■ **Data section**:
___
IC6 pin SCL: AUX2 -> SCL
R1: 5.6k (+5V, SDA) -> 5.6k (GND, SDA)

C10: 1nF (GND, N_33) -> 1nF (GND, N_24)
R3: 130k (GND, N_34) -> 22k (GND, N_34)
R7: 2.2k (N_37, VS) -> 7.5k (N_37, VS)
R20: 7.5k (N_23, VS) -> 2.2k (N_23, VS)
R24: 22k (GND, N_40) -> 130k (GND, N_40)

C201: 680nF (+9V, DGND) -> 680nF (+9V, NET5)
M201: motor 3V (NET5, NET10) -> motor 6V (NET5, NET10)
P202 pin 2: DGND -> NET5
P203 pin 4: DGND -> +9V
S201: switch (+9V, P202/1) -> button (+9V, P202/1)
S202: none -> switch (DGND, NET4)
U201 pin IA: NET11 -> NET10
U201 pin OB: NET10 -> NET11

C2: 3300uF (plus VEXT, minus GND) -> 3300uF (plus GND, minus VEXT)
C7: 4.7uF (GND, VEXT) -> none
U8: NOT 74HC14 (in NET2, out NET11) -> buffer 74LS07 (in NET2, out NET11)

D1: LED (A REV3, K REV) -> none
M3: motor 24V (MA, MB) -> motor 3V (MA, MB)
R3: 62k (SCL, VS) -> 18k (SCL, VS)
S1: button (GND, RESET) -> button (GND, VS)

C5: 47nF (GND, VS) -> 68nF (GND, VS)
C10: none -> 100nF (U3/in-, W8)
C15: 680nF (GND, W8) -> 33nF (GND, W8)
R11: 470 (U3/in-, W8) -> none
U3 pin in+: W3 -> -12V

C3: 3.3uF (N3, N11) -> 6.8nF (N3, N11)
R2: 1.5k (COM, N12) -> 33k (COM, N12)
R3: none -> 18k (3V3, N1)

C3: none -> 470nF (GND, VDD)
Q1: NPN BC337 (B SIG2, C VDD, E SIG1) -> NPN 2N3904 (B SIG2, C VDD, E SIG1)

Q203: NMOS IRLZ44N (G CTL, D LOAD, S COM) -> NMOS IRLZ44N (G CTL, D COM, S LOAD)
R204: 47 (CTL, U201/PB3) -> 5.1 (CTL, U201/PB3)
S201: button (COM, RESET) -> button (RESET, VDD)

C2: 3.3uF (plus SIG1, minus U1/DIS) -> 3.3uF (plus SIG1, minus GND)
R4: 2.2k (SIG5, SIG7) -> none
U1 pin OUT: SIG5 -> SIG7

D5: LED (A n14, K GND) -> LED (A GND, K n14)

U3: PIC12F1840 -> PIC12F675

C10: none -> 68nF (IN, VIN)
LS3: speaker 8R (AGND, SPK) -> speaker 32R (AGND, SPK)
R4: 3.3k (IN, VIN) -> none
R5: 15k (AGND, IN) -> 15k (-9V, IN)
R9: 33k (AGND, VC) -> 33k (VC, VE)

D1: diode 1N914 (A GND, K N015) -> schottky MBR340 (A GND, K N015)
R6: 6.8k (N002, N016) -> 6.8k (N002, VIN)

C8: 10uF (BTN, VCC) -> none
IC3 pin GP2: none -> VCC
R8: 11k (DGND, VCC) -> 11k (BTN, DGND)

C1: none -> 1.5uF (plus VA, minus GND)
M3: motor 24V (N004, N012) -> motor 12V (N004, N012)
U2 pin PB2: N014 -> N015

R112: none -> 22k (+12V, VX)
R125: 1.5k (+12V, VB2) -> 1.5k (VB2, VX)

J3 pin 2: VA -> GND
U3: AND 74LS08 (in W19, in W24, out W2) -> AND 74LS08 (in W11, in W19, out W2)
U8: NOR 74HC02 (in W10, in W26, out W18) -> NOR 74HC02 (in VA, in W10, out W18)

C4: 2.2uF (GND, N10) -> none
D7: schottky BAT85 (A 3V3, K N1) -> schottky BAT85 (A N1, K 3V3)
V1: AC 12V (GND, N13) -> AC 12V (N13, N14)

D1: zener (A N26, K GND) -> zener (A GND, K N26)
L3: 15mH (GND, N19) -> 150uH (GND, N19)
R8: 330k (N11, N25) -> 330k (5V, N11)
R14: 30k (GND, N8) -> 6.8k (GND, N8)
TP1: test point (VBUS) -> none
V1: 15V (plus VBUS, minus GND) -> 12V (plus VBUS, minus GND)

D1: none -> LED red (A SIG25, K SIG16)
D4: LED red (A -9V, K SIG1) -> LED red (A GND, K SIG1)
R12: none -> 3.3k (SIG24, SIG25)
___
Here the output must be the lines above from the line with "U2 pin PB2: N014 -> N015" to the line with "TP1: test point (VBUS) -> none", both included, duplicated word for word and nothing else.

■ **Your solution**:
U2 pin PB2: N014 -> N015

R112: none -> 22k (+12V, VX)
R125: 1.5k (+12V, VB2) -> 1.5k (VB2, VX)

J3 pin 2: VA -> GND
U3: AND 74LS08 (in W19, in W24, out W2) -> AND 74LS08 (in W11, in W19, out W2)
U8: NOR 74HC02 (in W10, in W26, out W18) -> NOR 74HC02 (in VA, in W10, out W18)

C4: 2.2uF (GND, N10) -> none
D7: schottky BAT85 (A 3V3, K N1) -> schottky BAT85 (A N1, K 3V3)
V1: AC 12V (GND, N13) -> AC 12V (N13, N14)

D1: zener (A N26, K GND) -> zener (A GND, K N26)
L3: 15mH (GND, N19) -> 150uH (GND, N19)
R8: 330k (N11, N25) -> 330k (5V, N11)
R14: 30k (GND, N8) -> 6.8k (GND, N8)
TP1: test point (VBUS) -> none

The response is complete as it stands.